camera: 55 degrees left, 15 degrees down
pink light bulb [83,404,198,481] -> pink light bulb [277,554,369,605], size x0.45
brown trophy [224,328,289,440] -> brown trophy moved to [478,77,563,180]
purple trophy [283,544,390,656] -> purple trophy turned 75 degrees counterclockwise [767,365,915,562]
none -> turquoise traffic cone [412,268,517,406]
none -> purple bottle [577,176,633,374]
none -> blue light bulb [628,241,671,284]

#####

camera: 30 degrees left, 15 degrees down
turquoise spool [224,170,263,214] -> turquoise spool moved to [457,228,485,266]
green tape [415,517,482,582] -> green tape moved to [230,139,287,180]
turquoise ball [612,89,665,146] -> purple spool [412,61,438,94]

#####

Directions -
Using the entries above, repeat only the lines from the one containing "camera: 55 degrees left, 15 degrees down" through the one containing "none -> blue light bulb [628,241,671,284]", end lines included.

Written answer -
camera: 55 degrees left, 15 degrees down
pink light bulb [83,404,198,481] -> pink light bulb [277,554,369,605], size x0.45
brown trophy [224,328,289,440] -> brown trophy moved to [478,77,563,180]
purple trophy [283,544,390,656] -> purple trophy turned 75 degrees counterclockwise [767,365,915,562]
none -> turquoise traffic cone [412,268,517,406]
none -> purple bottle [577,176,633,374]
none -> blue light bulb [628,241,671,284]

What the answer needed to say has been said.